┌────────

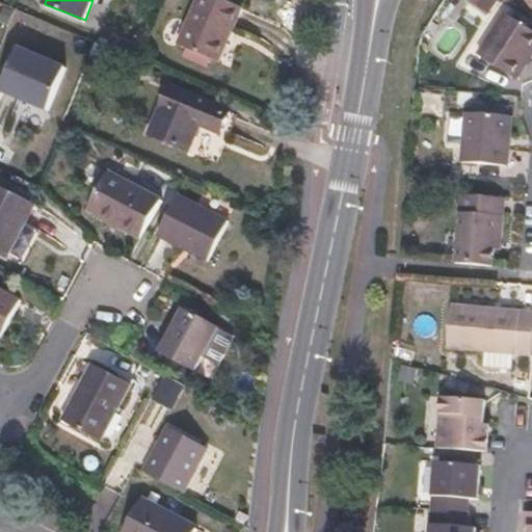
[(239,11),(212,0),(196,0),(176,49),(216,65),(239,11)]
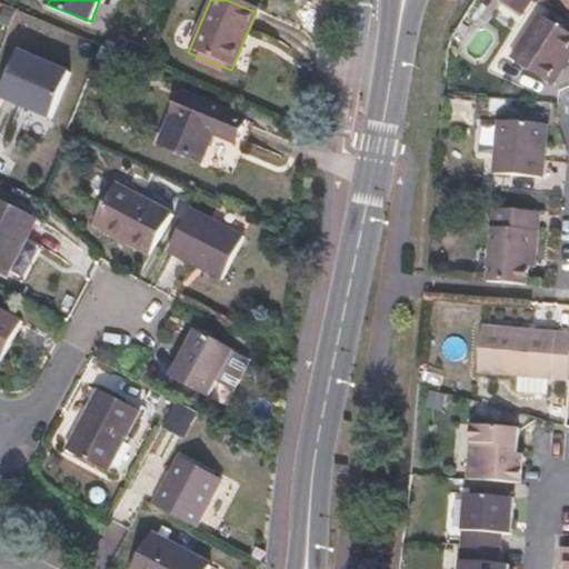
[(568,45),(568,35),(533,12),(505,57),(546,82),(568,45)]
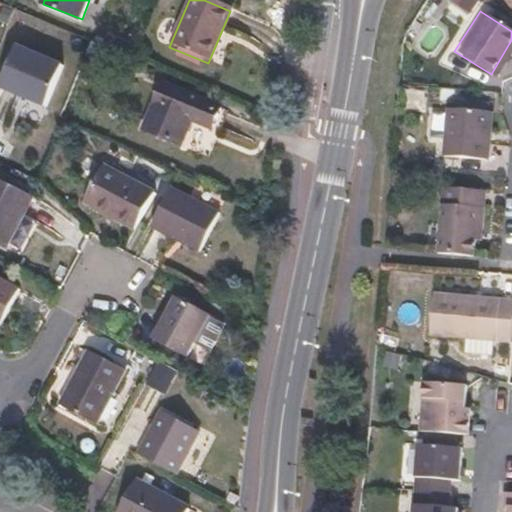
[(65,65),(19,46),(2,87),(48,106),(65,65)]
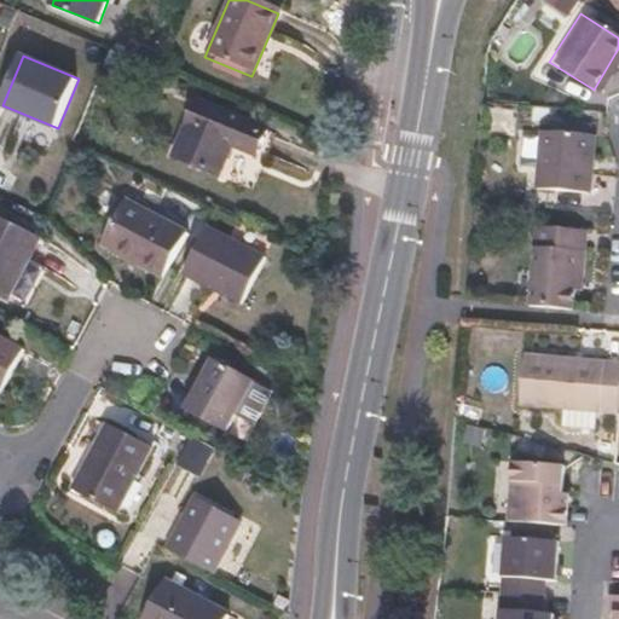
[(270,131),(200,105),(178,158),(224,178),(236,148),(260,156),(270,131)]
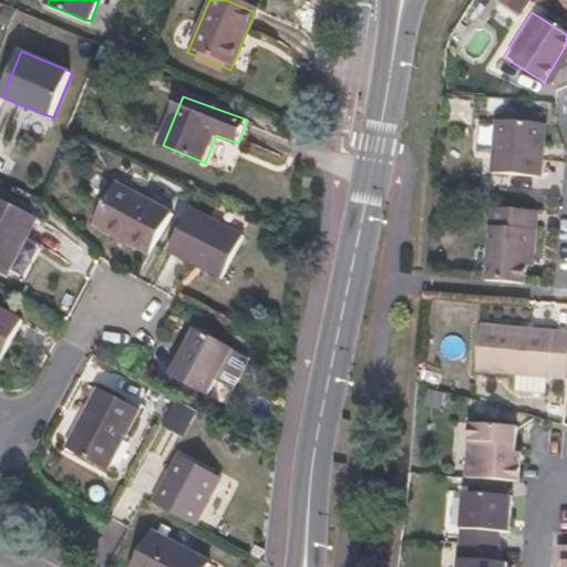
[(538,120),(491,116),(490,123),(488,150),(486,169),(535,172),(538,120)]
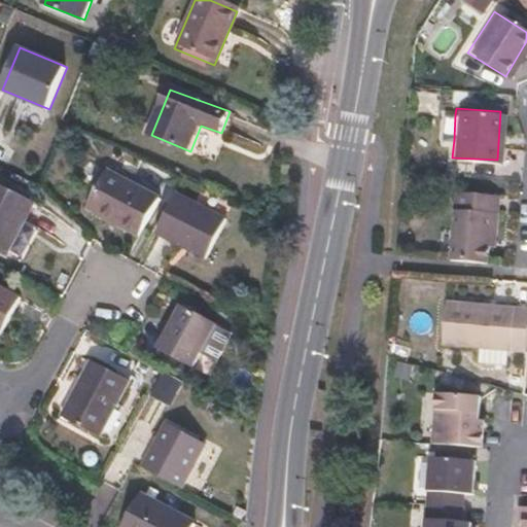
[(454,139),(455,114),(443,113),(441,138),(454,139)]
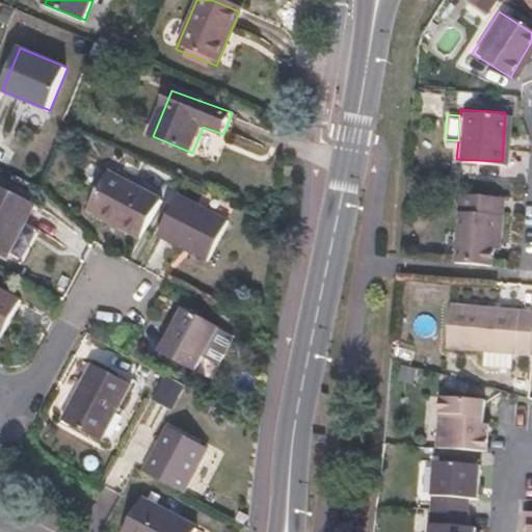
[(159,197),(106,170),(84,209),(138,236),(159,197)]
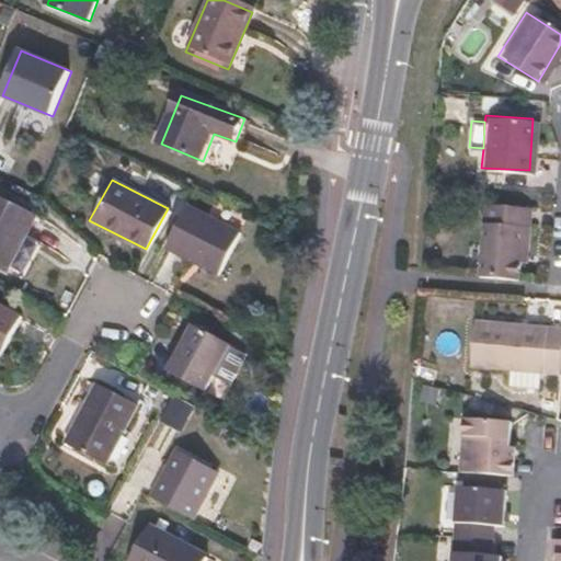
[(37,214),(0,193),(0,260),(6,263),(23,230),(27,232),(37,214)]
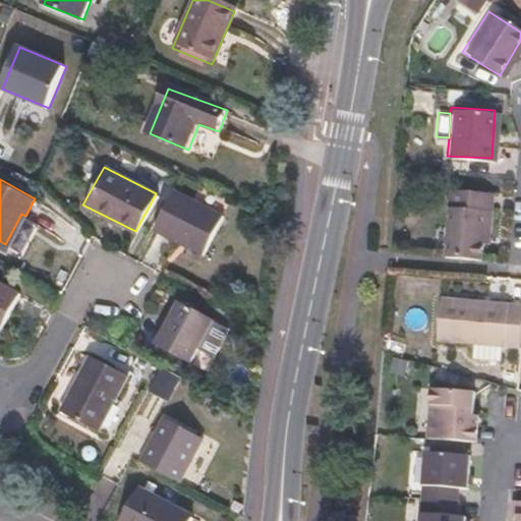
[(491,190),(448,187),(443,255),(479,258),(481,240),(483,208),(489,208),(491,190)]
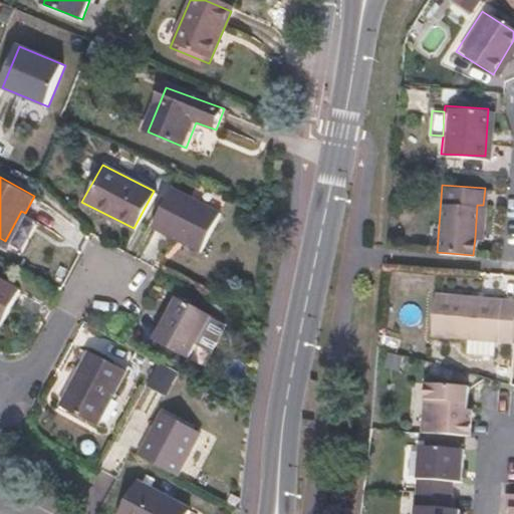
[(222,217),(173,192),(154,229),(202,254),(222,217)]
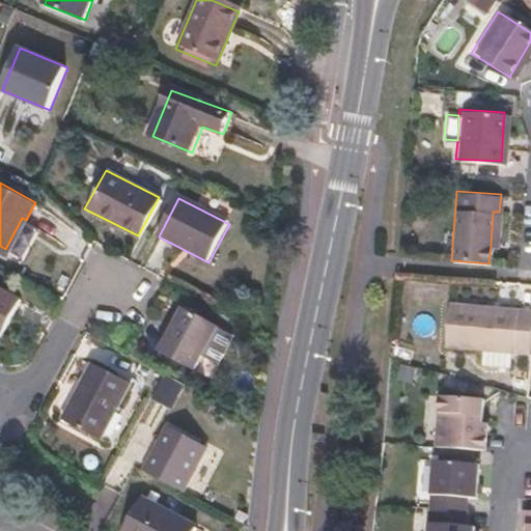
[(499,212),(493,212),(491,245),(497,245),(499,212)]
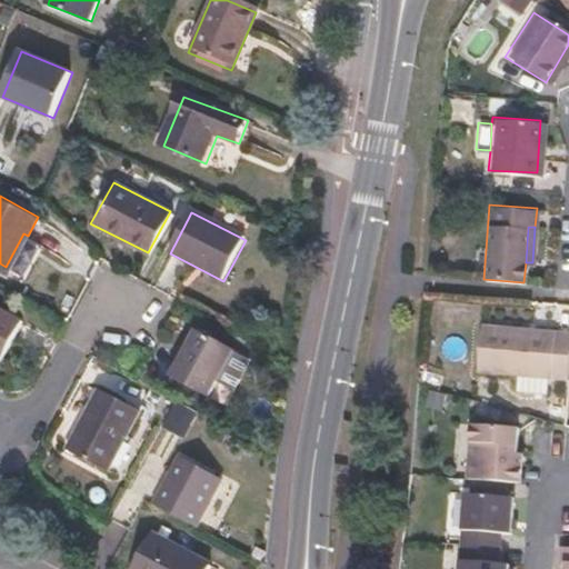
[(28,236),(23,233),(6,267),(10,270),(28,236)]
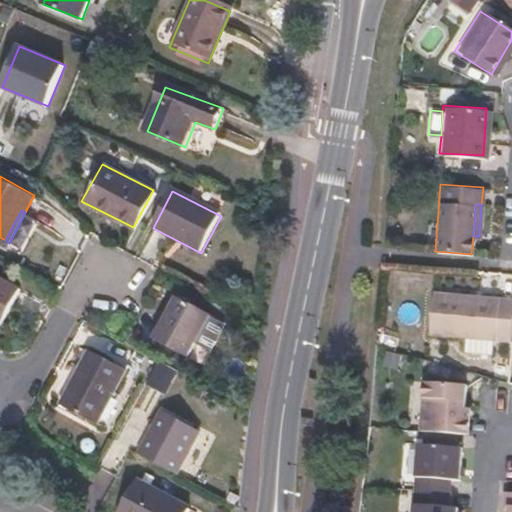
[(0,324),(19,289),(0,279),(0,324)]
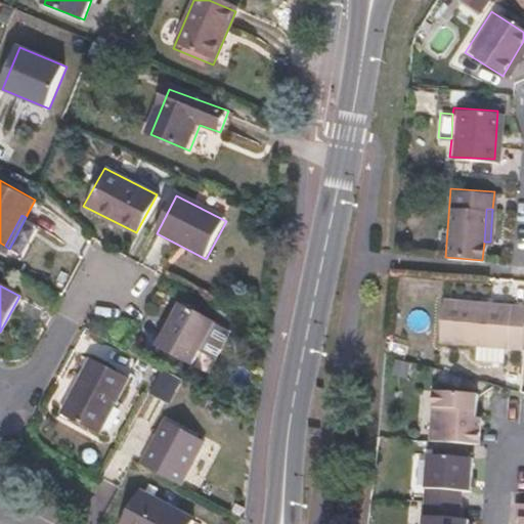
[(523,313),(523,305),(441,297),(438,342),(521,349),(523,313)]
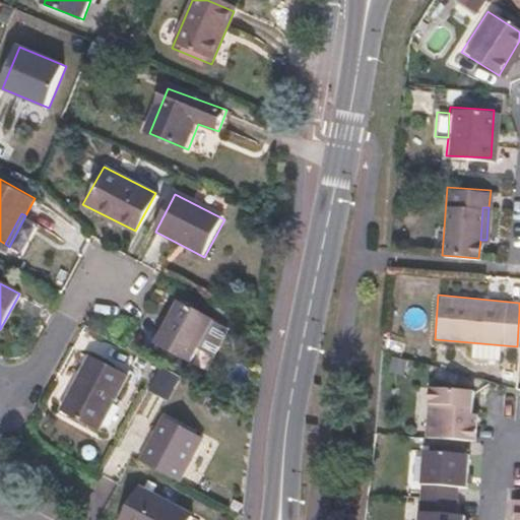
[(213,322),(180,305),(157,346),(190,365),(213,322)]
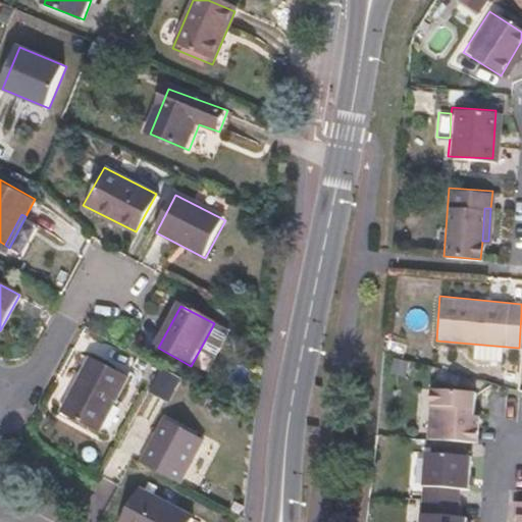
[(128,378),(90,359),(61,414),(98,434),(128,378)]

└────────

Work required — Pictures in the entries are to be skipped, and everything else repeated word for word.

Result for this task —
[(239,11),(212,0),(196,0),(176,49),(216,65),(239,11)]
[(568,45),(568,35),(533,12),(505,57),(546,82),(568,45)]
[(65,65),(19,46),(2,87),(48,106),(65,65)]
[(270,131),(200,105),(178,158),(224,178),(236,148),(260,156),(270,131)]
[(538,120),(491,116),(490,123),(488,150),(486,169),(535,172),(538,120)]
[(454,139),(455,114),(443,113),(441,138),(454,139)]
[(159,197),(106,170),(84,209),(138,236),(159,197)]
[(37,214),(0,193),(0,260),(6,263),(23,230),(27,232),(37,214)]
[(491,190),(448,187),(443,255),(479,258),(481,240),(483,208),(489,208),(491,190)]
[(222,217),(173,192),(154,229),(202,254),(222,217)]
[(499,212),(493,212),(491,245),(497,245),(499,212)]
[(28,236),(23,233),(6,267),(10,270),(28,236)]
[(0,324),(19,289),(0,279),(0,324)]
[(523,313),(523,305),(441,297),(438,342),(521,349),(523,313)]
[(213,322),(180,305),(157,346),(190,365),(213,322)]
[(128,378),(90,359),(61,414),(98,434),(128,378)]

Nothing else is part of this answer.